Colored object listings:
------------------------

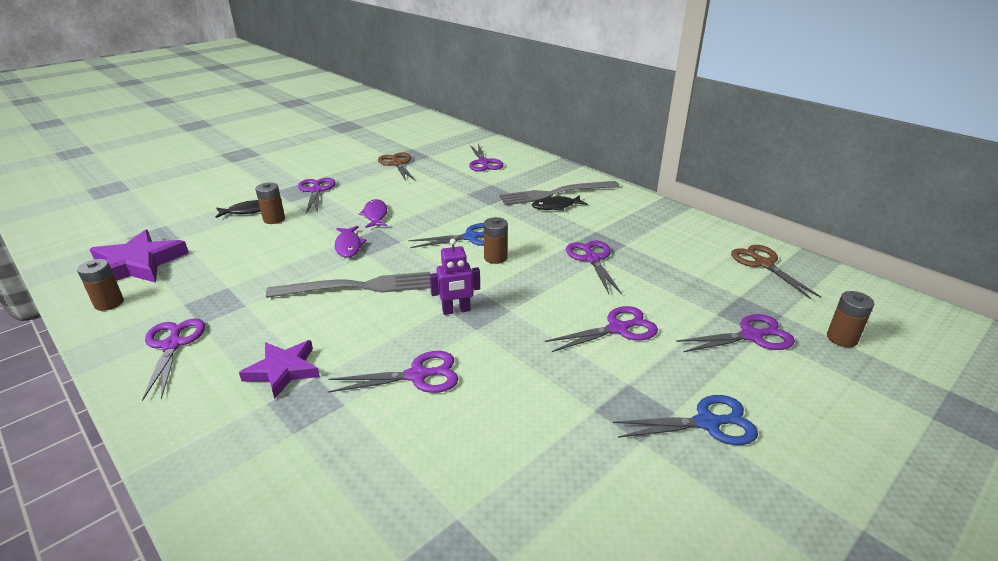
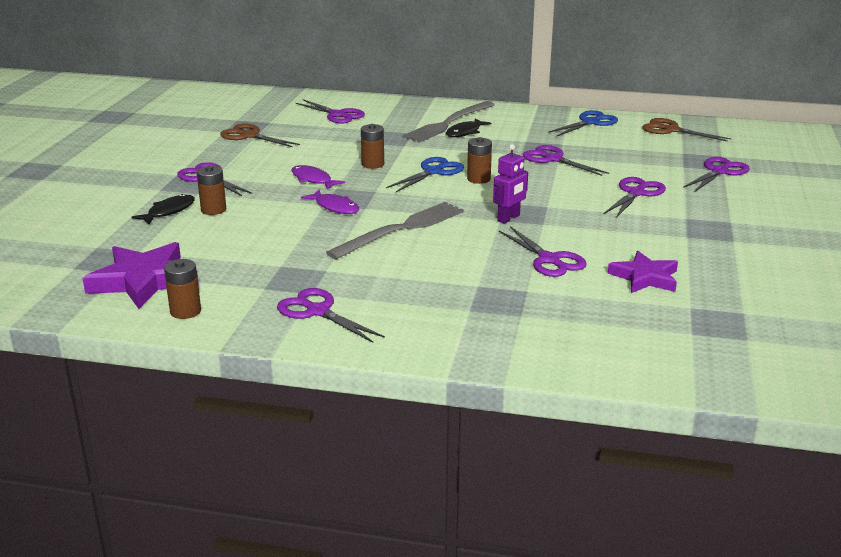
camera: 35 degrees left, 5 degrees down
purple star [239,340,320,399] -> purple star moved to [608,251,678,293]
purple scissors [328,351,458,393] -> purple scissors turned 105 degrees clockwise [499,226,587,277]
blue scissors [613,395,758,445] -> blue scissors moved to [548,110,618,137]
brown battery [827,291,874,347] -> brown battery moved to [361,124,384,169]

------------------------

• [EXERCISE]: Could you output every entry exactly as written, skipping the pictures?

• [EXERCISE RESPONSE]:
camera: 35 degrees left, 5 degrees down
purple star [239,340,320,399] -> purple star moved to [608,251,678,293]
purple scissors [328,351,458,393] -> purple scissors turned 105 degrees clockwise [499,226,587,277]
blue scissors [613,395,758,445] -> blue scissors moved to [548,110,618,137]
brown battery [827,291,874,347] -> brown battery moved to [361,124,384,169]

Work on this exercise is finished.